▶ _Directions_: How many of the lines below hold the string "none"? Say only the number.

▶ _Task inputs_:
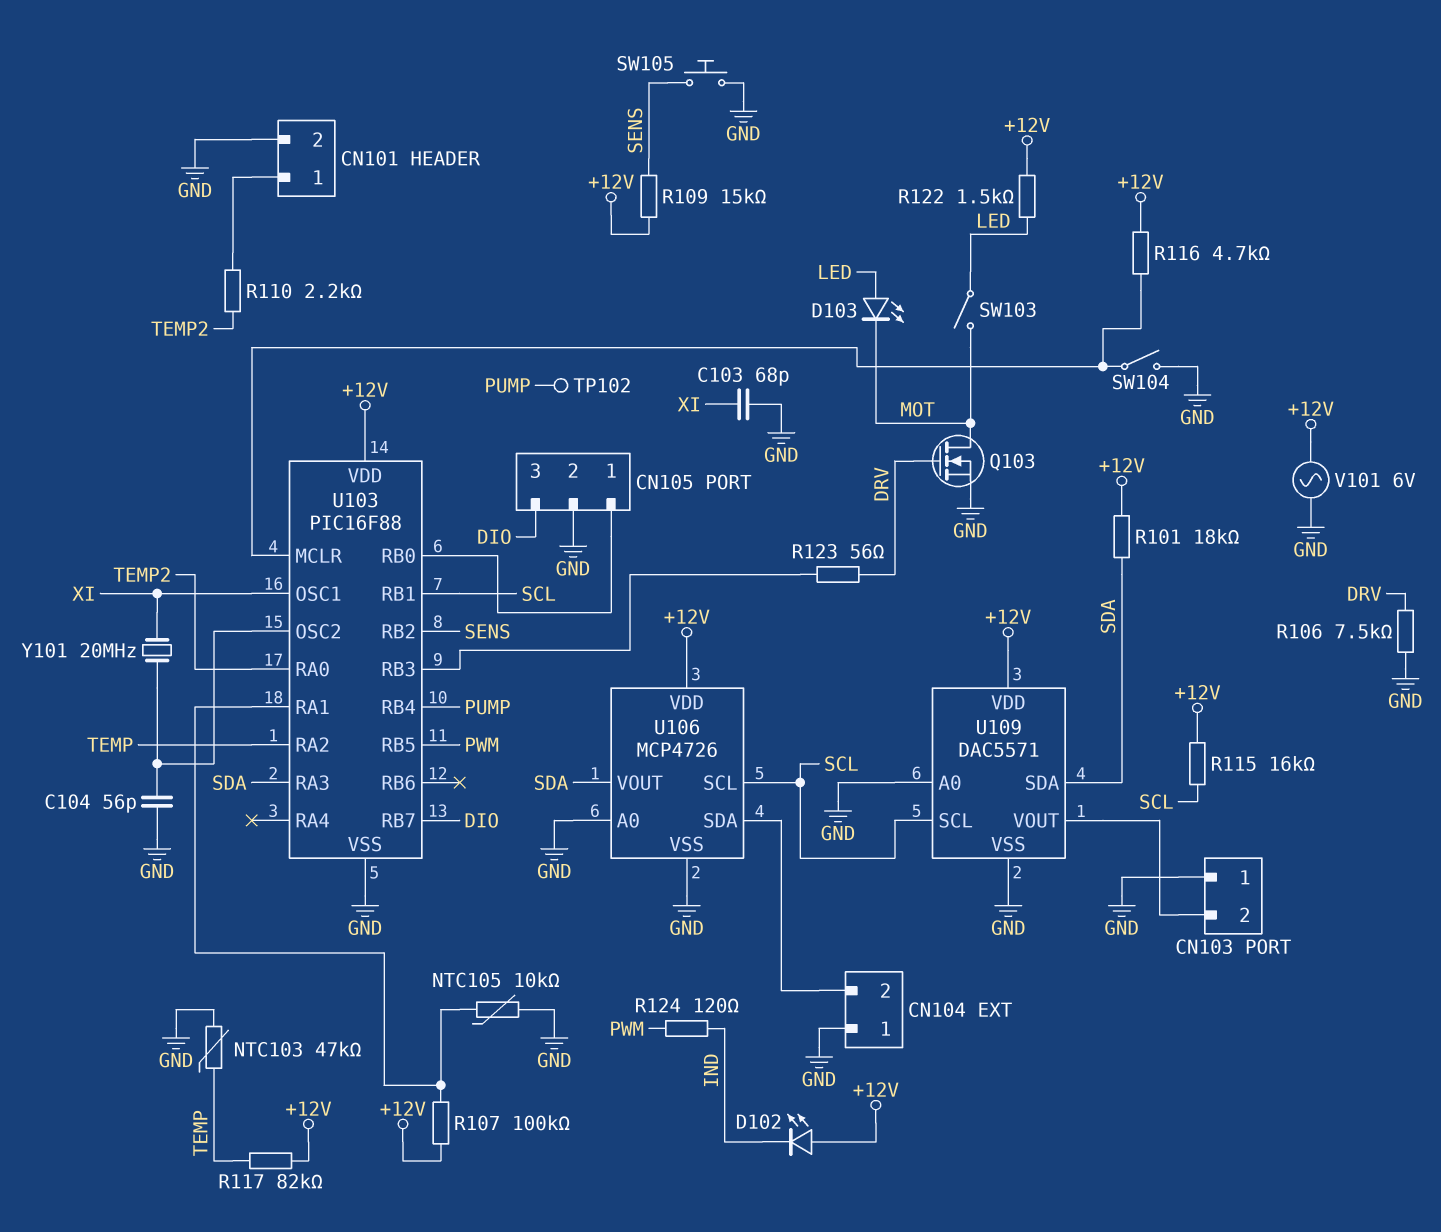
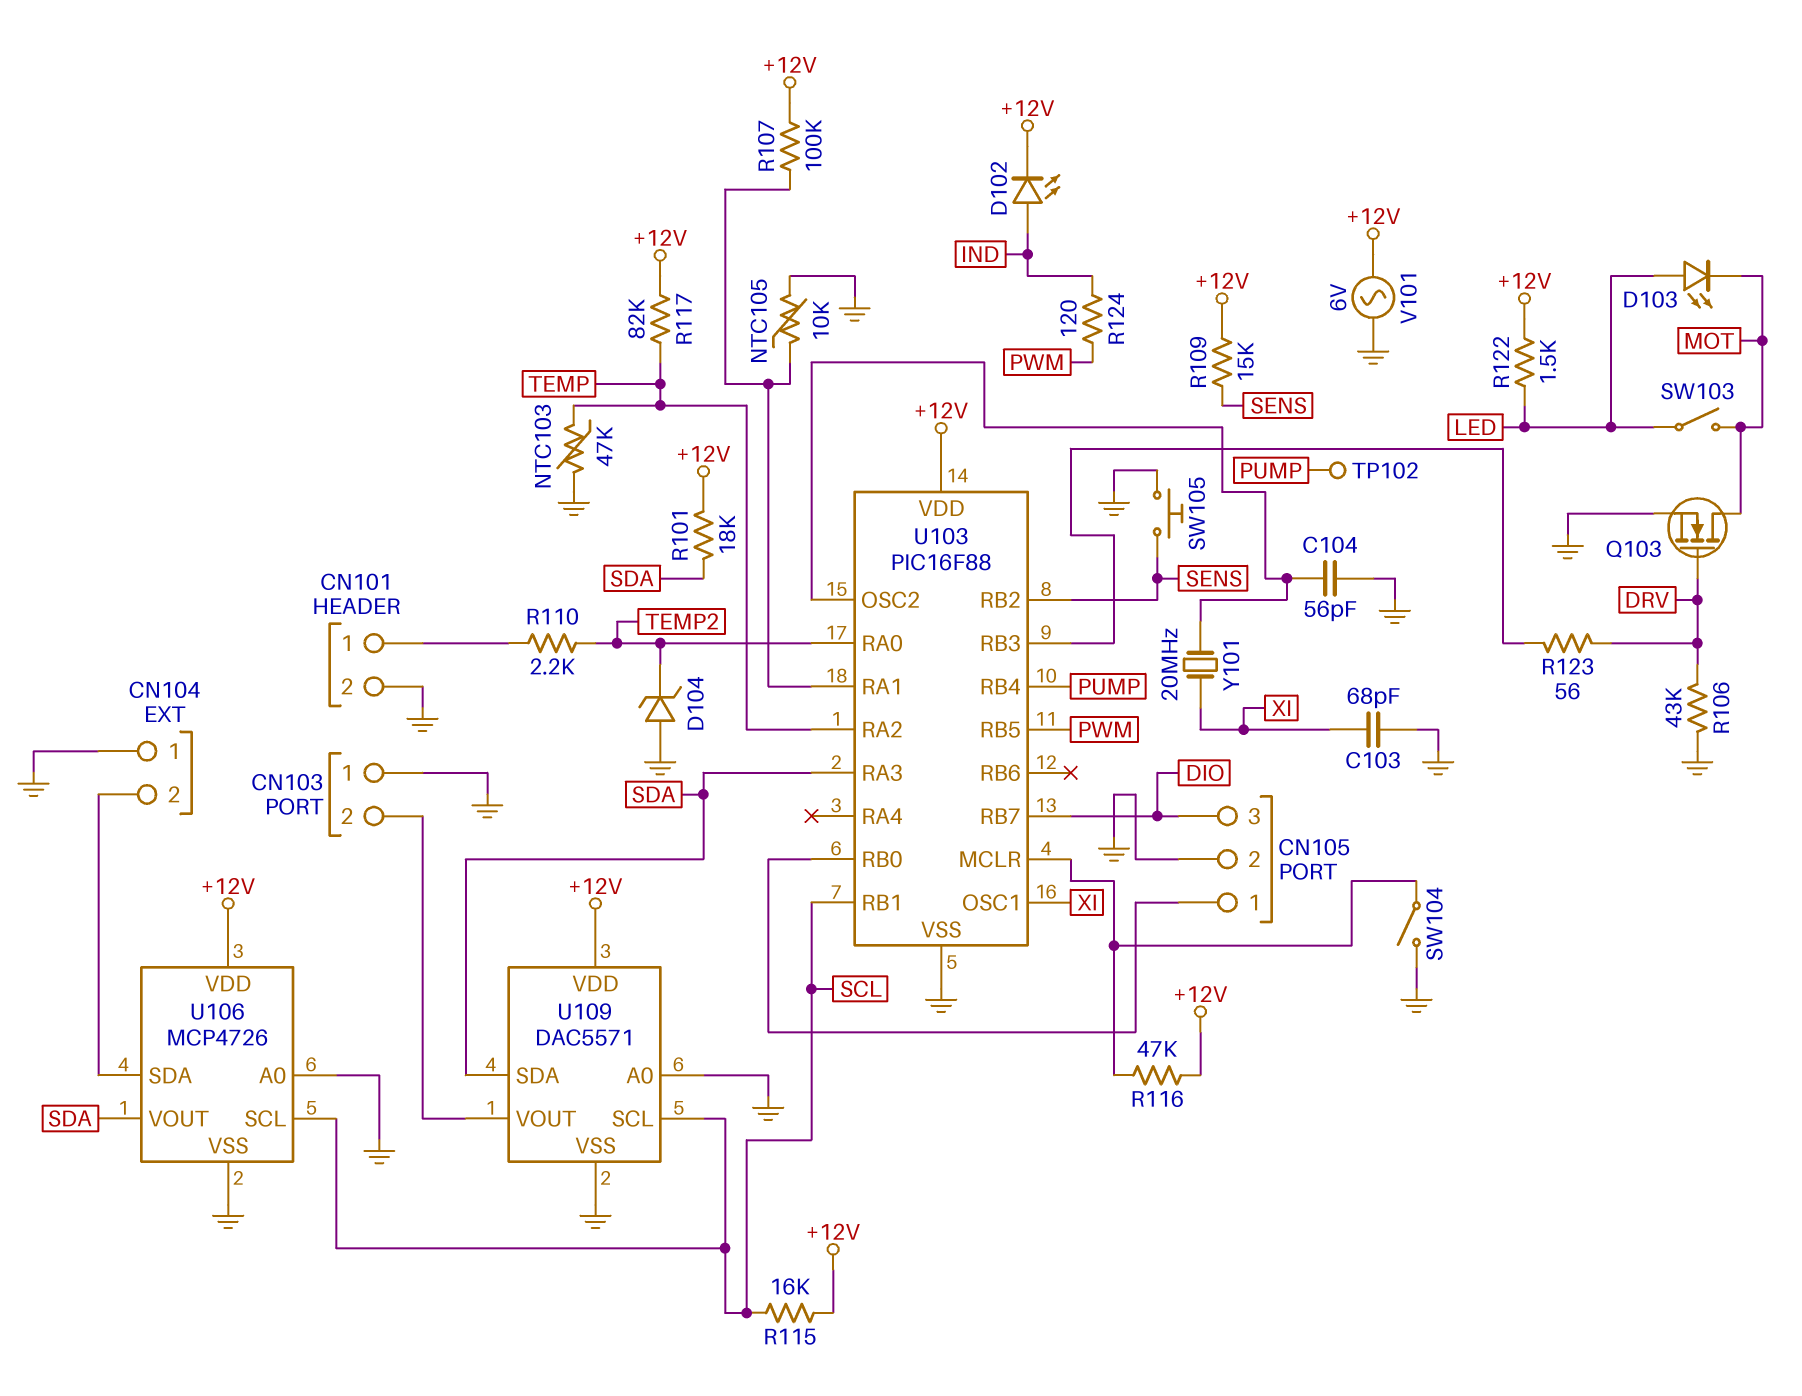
D102: LED (A +12V, K IND) -> LED (A IND, K +12V)
D104: none -> zener (A GND, K TEMP2)
R106: 7.5k (DRV, GND) -> 43k (DRV, GND)
R116: 4.7k (+12V, U103/MCLR) -> 47k (+12V, U103/MCLR)

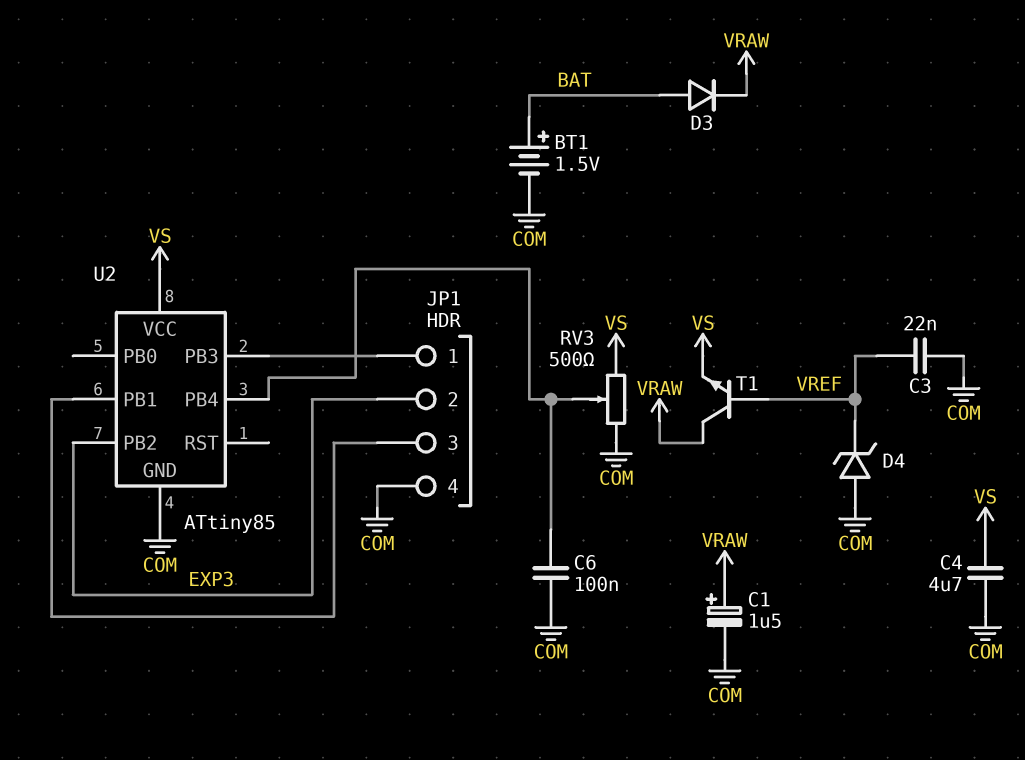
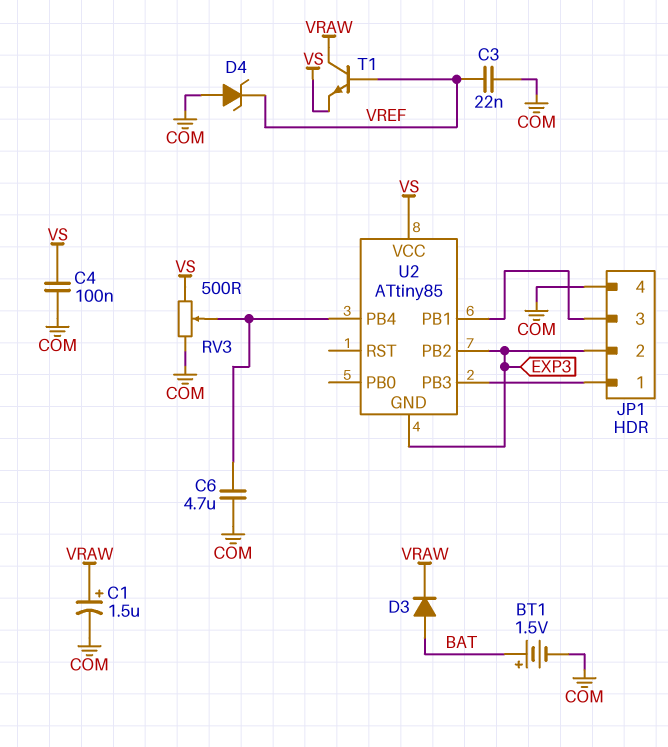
C4: 4.7uF (COM, VS) -> 100nF (COM, VS)
C6: 100nF (COM, U2/PB4) -> 4.7uF (COM, U2/PB4)
U2 pin GND: COM -> EXP3

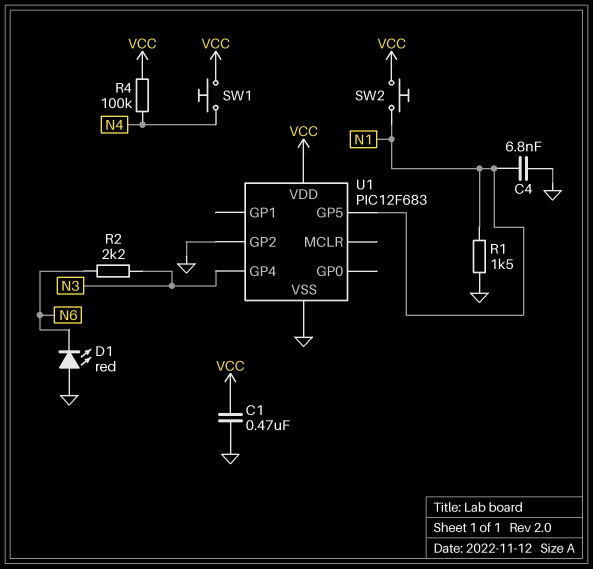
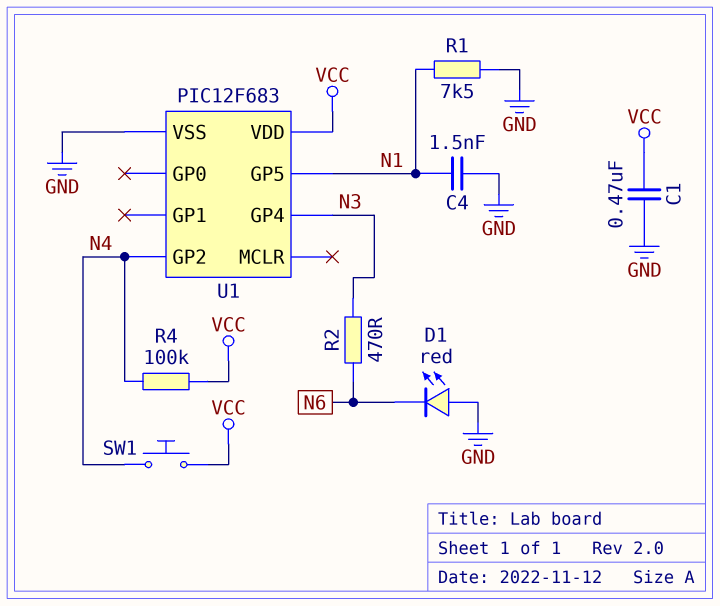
C4: 6.8nF (GND, N1) -> 1.5nF (GND, N1)
R1: 1.5k (GND, N1) -> 7.5k (GND, N1)
R2: 2.2k (N3, N6) -> 470 (N3, N6)
SW2: button (N1, VCC) -> none
U1 pin GP2: GND -> N4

▶ _Result below_: 2